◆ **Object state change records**
::::::::

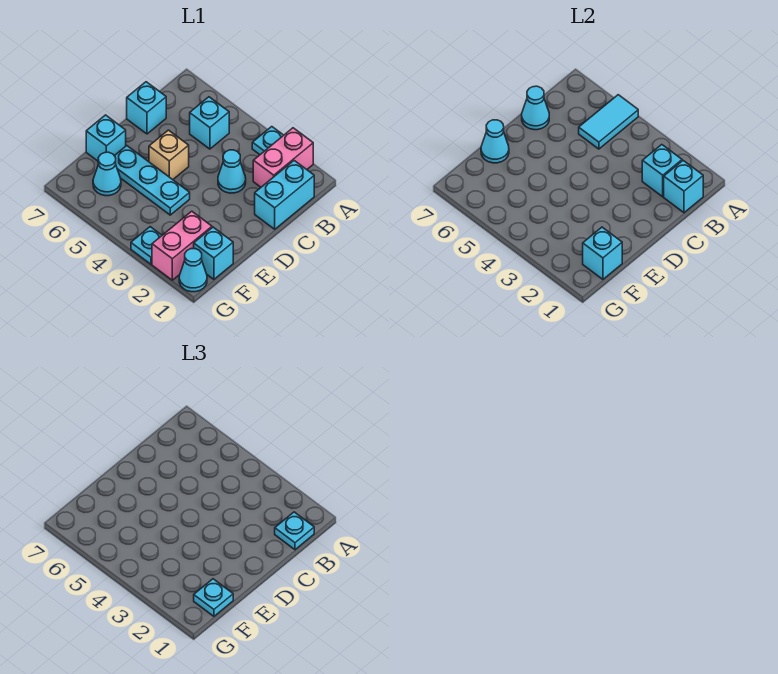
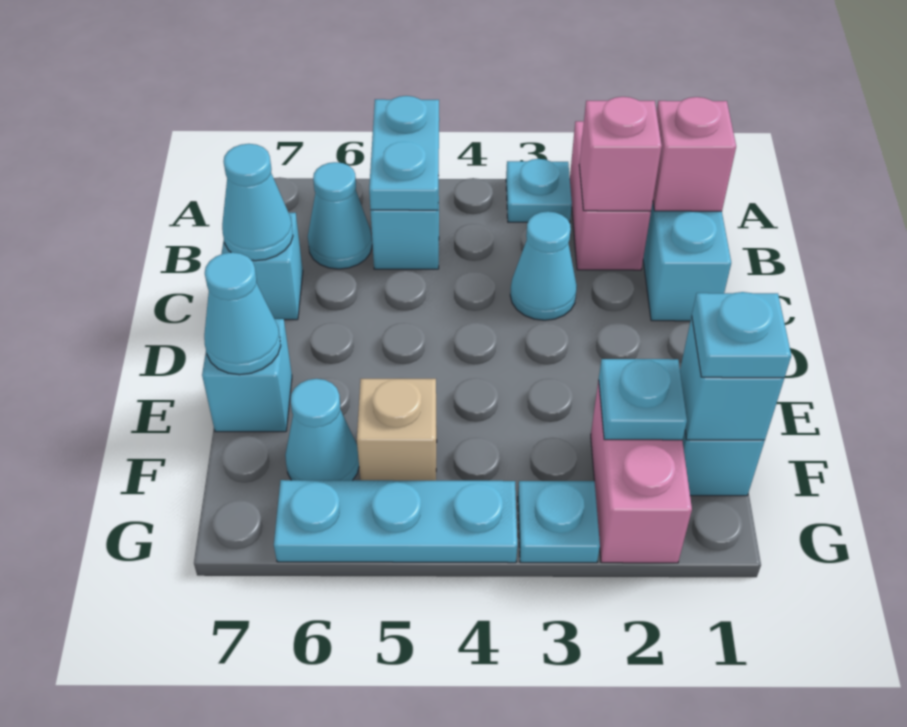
cyan tile A5:B5 level 2 -> cyan plate A5:B5 level 2
cyan brick B1 level 2 -> pink brick B1 level 2
cyan plate B1 level 3 -> cyan plate F2 level 2
cyan brick B2 level 2 -> pink brick B2 level 2
tan brick D5 level 1 -> tan brick F5 level 1
cyan plate E4:E6 level 1 -> cyan plate G4:G6 level 1
cyan cone G1 level 1 -> cyan cone B6 level 1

::::::::

◆ **EXERCISE BRIEF**
Report all lines of the data above that include the string "cyan".

◆ **ANSWER TO THE PROBLEM**
cyan tile A5:B5 level 2 -> cyan plate A5:B5 level 2
cyan brick B1 level 2 -> pink brick B1 level 2
cyan plate B1 level 3 -> cyan plate F2 level 2
cyan brick B2 level 2 -> pink brick B2 level 2
cyan plate E4:E6 level 1 -> cyan plate G4:G6 level 1
cyan cone G1 level 1 -> cyan cone B6 level 1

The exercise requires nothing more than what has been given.